• _Task to carry out_
Reproduce the entries below exactly, but only from the line containing "black ball: 1 -> 4" to the line containing "brown plane: 5 -> 0", inclusive.

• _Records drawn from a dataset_

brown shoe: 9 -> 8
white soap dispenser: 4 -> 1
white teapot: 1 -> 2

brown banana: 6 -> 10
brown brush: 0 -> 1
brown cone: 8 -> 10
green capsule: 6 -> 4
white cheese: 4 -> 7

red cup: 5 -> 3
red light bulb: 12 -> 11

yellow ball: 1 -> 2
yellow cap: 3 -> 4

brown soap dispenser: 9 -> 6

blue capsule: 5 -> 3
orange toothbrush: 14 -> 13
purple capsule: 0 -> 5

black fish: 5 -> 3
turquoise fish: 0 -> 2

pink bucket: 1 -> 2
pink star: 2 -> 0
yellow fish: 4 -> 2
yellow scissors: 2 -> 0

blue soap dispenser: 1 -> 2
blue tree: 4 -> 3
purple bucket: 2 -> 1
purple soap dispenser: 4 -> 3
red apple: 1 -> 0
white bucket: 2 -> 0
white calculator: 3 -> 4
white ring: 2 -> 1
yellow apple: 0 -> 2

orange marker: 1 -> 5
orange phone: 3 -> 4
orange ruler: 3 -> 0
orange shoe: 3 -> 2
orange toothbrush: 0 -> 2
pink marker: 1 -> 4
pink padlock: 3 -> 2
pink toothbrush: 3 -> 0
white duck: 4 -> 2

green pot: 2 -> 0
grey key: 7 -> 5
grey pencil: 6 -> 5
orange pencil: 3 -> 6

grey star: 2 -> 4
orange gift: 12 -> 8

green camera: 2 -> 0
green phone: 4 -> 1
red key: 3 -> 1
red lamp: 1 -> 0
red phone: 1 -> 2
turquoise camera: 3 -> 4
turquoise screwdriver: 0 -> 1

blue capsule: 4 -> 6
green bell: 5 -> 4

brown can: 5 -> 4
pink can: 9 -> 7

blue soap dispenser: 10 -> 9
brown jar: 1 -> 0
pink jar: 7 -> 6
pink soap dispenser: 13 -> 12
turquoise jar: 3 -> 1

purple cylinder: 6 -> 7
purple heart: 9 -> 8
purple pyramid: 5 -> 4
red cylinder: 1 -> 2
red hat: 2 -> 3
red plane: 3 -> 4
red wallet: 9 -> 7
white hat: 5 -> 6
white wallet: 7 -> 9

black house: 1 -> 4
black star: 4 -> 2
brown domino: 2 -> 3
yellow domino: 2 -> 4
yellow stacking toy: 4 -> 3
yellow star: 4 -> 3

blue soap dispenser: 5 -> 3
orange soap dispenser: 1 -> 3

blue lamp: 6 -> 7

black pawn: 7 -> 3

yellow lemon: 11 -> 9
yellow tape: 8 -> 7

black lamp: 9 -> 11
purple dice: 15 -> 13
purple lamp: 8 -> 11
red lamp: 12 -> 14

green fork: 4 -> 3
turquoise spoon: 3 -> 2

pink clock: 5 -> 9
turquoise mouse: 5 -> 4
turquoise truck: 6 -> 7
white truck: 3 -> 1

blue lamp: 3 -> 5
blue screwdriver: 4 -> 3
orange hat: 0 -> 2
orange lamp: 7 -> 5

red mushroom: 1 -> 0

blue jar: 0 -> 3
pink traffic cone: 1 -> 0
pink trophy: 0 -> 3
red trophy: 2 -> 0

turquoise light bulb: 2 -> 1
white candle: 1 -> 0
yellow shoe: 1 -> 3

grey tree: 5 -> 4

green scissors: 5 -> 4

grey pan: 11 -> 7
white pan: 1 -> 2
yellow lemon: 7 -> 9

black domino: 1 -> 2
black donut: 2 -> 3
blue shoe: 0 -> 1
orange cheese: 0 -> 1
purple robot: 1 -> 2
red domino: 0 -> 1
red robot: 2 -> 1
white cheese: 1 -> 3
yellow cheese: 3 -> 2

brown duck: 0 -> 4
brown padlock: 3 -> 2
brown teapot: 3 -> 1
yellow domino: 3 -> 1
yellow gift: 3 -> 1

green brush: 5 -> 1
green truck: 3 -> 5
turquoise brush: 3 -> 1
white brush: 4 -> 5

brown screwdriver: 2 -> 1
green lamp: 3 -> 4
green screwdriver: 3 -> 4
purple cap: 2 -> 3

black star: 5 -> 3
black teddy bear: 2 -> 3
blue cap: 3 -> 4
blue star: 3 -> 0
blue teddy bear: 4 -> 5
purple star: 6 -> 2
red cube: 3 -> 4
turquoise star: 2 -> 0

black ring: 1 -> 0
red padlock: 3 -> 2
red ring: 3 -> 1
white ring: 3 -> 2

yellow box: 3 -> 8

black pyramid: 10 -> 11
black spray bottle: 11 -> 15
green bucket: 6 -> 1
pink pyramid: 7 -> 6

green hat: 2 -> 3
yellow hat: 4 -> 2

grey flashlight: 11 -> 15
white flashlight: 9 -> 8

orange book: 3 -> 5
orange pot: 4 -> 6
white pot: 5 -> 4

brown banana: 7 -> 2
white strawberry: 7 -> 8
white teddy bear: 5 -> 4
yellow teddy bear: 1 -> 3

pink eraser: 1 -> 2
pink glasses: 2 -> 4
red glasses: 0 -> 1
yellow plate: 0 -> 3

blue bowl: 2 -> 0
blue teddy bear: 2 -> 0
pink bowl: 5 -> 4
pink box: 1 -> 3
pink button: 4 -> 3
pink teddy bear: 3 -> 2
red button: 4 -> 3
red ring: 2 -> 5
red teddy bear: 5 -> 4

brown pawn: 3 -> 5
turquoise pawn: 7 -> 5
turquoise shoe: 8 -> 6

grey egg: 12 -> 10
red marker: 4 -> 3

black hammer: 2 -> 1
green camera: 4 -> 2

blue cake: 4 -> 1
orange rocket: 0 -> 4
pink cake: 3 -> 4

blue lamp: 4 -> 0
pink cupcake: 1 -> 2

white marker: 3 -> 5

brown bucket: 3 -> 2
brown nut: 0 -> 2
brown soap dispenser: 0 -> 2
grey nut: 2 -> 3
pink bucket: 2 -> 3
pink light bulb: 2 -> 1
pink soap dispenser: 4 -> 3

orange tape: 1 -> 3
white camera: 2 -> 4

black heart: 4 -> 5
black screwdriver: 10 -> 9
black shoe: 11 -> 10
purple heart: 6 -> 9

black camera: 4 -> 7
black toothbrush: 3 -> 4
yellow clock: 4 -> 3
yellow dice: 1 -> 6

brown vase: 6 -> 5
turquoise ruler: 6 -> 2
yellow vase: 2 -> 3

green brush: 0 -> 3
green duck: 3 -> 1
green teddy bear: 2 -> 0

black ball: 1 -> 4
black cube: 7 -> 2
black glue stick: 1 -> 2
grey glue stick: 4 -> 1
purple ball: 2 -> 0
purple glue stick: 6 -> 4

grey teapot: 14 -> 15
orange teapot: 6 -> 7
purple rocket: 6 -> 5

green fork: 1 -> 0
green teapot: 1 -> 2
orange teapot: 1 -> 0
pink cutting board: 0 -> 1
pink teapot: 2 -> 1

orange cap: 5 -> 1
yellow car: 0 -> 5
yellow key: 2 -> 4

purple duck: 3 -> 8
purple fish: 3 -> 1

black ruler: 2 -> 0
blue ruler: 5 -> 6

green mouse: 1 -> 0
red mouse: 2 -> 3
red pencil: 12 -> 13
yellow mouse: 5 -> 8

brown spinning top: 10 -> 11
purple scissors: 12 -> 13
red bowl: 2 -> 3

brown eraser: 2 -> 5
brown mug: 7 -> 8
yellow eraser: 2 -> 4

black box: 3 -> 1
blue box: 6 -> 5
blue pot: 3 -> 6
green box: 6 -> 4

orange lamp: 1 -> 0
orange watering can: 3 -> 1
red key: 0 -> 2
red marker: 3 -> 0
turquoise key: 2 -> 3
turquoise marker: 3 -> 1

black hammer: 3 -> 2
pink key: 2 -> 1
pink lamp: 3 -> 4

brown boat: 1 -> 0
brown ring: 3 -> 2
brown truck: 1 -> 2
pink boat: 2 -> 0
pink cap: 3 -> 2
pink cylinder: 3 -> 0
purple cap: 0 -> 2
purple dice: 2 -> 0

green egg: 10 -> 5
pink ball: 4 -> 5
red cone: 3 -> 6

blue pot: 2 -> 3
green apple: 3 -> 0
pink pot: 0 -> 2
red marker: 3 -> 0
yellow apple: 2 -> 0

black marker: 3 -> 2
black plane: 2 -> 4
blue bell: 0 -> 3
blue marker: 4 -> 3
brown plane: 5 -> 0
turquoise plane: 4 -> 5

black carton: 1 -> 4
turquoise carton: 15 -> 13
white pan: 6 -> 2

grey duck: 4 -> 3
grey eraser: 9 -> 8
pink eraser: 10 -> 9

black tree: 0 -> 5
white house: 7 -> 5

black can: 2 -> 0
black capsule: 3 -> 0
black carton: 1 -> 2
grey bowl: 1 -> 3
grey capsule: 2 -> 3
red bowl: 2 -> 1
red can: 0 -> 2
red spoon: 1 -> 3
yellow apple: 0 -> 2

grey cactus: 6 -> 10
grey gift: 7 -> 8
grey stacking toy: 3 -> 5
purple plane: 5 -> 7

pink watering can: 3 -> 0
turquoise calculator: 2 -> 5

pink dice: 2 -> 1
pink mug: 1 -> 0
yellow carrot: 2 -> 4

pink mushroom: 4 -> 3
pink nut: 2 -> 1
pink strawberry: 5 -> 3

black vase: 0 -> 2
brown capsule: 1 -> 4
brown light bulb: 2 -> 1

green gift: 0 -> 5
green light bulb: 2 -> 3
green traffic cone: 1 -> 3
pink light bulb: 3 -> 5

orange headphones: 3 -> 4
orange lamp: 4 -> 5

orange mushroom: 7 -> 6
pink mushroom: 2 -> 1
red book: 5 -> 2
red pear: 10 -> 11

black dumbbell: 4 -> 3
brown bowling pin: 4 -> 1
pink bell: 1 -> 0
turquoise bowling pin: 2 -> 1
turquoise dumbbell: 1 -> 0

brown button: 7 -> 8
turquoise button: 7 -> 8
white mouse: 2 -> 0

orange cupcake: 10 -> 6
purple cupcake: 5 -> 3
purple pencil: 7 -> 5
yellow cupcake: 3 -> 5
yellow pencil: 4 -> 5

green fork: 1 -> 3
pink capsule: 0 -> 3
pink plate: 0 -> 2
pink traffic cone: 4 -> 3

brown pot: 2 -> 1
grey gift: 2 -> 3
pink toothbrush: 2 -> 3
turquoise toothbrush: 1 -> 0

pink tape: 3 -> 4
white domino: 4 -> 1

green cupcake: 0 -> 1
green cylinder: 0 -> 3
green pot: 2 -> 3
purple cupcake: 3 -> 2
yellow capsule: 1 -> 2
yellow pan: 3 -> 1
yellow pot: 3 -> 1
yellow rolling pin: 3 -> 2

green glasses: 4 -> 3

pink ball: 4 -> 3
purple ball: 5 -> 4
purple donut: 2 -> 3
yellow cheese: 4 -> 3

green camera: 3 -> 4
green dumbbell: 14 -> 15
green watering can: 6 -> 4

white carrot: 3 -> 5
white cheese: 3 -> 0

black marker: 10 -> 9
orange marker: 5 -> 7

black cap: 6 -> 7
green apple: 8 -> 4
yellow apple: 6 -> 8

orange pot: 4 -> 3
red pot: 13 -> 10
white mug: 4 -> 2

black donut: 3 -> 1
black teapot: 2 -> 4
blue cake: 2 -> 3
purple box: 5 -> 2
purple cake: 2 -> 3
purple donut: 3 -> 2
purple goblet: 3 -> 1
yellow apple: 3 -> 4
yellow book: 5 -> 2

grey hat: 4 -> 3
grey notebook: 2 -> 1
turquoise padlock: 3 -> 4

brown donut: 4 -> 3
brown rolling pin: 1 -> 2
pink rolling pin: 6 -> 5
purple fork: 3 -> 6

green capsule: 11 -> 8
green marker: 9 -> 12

• _Answer space_
black ball: 1 -> 4
black cube: 7 -> 2
black glue stick: 1 -> 2
grey glue stick: 4 -> 1
purple ball: 2 -> 0
purple glue stick: 6 -> 4

grey teapot: 14 -> 15
orange teapot: 6 -> 7
purple rocket: 6 -> 5

green fork: 1 -> 0
green teapot: 1 -> 2
orange teapot: 1 -> 0
pink cutting board: 0 -> 1
pink teapot: 2 -> 1

orange cap: 5 -> 1
yellow car: 0 -> 5
yellow key: 2 -> 4

purple duck: 3 -> 8
purple fish: 3 -> 1

black ruler: 2 -> 0
blue ruler: 5 -> 6

green mouse: 1 -> 0
red mouse: 2 -> 3
red pencil: 12 -> 13
yellow mouse: 5 -> 8

brown spinning top: 10 -> 11
purple scissors: 12 -> 13
red bowl: 2 -> 3

brown eraser: 2 -> 5
brown mug: 7 -> 8
yellow eraser: 2 -> 4

black box: 3 -> 1
blue box: 6 -> 5
blue pot: 3 -> 6
green box: 6 -> 4

orange lamp: 1 -> 0
orange watering can: 3 -> 1
red key: 0 -> 2
red marker: 3 -> 0
turquoise key: 2 -> 3
turquoise marker: 3 -> 1

black hammer: 3 -> 2
pink key: 2 -> 1
pink lamp: 3 -> 4

brown boat: 1 -> 0
brown ring: 3 -> 2
brown truck: 1 -> 2
pink boat: 2 -> 0
pink cap: 3 -> 2
pink cylinder: 3 -> 0
purple cap: 0 -> 2
purple dice: 2 -> 0

green egg: 10 -> 5
pink ball: 4 -> 5
red cone: 3 -> 6

blue pot: 2 -> 3
green apple: 3 -> 0
pink pot: 0 -> 2
red marker: 3 -> 0
yellow apple: 2 -> 0

black marker: 3 -> 2
black plane: 2 -> 4
blue bell: 0 -> 3
blue marker: 4 -> 3
brown plane: 5 -> 0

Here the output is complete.